There is one span to output from the data below: the lines starting at the line with "gone | brown_fish" and ending at the line with "shifted | blue_shoe". Output it exactly, ends included, nothing more.

>>

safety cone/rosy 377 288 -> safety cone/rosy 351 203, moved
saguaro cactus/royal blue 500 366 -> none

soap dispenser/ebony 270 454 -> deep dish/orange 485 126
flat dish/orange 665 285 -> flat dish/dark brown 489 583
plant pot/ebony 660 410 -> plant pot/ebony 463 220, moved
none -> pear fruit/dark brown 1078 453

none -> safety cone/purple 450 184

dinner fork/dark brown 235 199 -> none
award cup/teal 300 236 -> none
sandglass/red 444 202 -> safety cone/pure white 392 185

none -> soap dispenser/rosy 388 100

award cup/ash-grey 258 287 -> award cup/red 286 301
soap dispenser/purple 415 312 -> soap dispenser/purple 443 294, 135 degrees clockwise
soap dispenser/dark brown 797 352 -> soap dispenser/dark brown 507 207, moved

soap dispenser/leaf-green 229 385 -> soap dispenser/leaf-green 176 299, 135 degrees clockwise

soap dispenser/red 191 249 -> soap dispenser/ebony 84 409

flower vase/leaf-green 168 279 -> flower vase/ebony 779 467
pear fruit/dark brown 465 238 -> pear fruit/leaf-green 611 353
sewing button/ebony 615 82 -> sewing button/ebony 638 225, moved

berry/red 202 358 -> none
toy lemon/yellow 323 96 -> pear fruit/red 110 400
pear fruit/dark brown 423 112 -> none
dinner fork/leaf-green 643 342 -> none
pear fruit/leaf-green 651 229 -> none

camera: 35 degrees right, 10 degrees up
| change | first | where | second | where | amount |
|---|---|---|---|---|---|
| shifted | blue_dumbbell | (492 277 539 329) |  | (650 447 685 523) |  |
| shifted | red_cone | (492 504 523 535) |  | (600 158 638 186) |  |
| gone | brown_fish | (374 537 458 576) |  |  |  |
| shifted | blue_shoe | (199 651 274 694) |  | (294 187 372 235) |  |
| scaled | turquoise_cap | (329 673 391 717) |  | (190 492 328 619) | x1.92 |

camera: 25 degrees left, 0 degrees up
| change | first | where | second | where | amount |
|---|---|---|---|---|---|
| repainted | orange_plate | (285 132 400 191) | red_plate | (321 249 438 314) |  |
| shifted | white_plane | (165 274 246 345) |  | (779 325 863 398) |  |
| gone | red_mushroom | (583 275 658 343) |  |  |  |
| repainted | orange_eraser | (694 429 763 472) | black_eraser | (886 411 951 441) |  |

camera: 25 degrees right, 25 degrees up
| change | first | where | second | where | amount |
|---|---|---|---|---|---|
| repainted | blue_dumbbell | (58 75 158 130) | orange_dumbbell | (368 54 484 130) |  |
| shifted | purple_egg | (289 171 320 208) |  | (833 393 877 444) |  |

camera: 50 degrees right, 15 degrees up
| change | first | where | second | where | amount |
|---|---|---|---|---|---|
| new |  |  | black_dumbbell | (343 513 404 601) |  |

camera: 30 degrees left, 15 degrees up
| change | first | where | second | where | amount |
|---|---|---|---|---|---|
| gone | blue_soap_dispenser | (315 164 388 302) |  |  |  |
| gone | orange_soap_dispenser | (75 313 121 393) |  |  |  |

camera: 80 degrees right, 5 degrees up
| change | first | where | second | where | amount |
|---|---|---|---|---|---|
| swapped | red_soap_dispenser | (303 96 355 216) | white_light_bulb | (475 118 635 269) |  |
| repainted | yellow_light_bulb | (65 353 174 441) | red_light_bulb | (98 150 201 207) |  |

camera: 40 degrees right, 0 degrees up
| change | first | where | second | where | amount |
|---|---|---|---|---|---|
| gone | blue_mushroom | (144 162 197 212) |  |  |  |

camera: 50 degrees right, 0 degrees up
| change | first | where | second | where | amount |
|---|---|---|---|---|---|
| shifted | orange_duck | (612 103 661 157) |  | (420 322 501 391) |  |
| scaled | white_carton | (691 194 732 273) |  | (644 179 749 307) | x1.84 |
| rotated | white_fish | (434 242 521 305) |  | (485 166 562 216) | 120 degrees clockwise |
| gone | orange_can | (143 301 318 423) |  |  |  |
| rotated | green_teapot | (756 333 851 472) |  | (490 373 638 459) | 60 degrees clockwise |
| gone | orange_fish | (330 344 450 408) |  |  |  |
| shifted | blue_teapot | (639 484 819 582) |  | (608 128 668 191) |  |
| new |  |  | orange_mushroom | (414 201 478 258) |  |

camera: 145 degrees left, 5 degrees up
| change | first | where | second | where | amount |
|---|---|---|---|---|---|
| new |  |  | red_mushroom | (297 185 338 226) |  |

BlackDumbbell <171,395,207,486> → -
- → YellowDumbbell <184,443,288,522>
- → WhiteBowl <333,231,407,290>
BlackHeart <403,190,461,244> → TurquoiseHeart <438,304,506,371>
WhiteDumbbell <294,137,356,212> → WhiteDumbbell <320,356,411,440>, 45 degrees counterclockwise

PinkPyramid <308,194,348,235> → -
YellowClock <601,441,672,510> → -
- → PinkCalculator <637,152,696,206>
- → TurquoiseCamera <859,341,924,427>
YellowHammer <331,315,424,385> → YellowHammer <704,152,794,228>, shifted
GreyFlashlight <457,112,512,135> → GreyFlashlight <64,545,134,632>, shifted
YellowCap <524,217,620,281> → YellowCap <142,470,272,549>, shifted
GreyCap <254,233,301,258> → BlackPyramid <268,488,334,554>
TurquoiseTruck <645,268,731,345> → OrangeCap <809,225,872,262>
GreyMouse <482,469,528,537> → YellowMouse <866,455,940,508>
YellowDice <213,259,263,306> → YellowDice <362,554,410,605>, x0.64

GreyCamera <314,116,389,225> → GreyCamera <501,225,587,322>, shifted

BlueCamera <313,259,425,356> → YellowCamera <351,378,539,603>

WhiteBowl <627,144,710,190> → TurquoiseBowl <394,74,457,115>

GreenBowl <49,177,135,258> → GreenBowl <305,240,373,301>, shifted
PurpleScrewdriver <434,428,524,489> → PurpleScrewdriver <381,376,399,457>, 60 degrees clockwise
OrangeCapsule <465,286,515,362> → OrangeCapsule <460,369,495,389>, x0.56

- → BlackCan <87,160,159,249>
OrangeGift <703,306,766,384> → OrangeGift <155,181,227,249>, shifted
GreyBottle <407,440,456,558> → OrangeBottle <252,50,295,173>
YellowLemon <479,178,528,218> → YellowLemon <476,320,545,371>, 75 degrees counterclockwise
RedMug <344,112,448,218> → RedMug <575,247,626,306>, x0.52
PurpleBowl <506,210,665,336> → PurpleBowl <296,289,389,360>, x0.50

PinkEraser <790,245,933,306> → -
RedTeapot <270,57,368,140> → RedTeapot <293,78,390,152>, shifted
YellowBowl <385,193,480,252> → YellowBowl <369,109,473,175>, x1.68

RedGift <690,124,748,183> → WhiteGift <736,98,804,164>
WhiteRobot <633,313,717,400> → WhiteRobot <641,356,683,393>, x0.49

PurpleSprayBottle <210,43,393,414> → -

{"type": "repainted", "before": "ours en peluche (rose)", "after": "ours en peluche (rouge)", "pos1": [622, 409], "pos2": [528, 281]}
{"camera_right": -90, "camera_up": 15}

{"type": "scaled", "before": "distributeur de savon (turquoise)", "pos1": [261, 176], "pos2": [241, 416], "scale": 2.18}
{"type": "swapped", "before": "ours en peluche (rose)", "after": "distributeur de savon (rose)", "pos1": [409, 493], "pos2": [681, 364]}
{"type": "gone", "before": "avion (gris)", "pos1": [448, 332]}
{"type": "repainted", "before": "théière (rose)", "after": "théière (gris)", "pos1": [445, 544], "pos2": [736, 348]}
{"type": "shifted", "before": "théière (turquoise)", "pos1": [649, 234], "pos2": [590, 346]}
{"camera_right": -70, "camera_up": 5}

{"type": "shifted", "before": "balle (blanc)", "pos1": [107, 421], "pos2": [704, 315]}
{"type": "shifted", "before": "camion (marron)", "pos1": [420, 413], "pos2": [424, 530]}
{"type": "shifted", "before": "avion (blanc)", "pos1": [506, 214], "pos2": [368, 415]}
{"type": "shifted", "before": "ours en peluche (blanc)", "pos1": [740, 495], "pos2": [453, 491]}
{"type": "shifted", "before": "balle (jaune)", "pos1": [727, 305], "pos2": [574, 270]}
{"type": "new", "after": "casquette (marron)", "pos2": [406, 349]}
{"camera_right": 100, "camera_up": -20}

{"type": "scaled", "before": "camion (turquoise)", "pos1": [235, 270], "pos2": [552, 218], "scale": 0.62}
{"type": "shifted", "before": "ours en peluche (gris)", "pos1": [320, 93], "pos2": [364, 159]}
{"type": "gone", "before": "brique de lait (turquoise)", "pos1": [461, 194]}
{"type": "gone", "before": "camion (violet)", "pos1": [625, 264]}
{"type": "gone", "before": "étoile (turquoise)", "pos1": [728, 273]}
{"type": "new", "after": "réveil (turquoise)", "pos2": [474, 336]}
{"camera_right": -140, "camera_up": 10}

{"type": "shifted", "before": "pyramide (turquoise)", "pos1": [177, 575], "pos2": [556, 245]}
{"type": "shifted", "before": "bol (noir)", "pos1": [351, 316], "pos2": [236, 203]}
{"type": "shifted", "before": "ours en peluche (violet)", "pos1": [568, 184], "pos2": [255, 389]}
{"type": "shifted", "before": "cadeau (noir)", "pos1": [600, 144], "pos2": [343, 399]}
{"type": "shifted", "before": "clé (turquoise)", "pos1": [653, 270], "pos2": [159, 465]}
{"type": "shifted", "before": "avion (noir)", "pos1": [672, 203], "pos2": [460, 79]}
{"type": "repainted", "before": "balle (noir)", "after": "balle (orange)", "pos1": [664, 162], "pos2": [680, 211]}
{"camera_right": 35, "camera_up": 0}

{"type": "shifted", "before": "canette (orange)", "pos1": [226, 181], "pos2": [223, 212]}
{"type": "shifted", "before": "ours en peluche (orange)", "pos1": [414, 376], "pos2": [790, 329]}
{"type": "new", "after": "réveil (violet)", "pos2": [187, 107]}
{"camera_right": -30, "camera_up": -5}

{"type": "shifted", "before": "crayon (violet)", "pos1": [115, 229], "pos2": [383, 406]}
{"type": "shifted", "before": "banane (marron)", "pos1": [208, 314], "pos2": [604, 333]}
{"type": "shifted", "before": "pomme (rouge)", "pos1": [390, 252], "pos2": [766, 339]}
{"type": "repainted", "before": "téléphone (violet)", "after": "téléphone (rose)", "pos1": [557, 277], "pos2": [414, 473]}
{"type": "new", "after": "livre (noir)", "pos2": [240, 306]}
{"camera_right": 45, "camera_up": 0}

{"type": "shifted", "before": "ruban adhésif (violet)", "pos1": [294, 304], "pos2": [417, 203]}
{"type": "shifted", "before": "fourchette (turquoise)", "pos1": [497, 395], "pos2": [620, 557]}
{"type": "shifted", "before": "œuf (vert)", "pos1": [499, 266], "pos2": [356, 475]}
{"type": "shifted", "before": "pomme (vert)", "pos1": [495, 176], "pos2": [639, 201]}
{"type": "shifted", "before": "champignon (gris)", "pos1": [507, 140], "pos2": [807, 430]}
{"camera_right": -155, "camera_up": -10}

<<

## [Task output]
| gone | brown_fish | (374 537 458 576) |  |  |  |
| shifted | blue_shoe | (199 651 274 694) |  | (294 187 372 235) |  |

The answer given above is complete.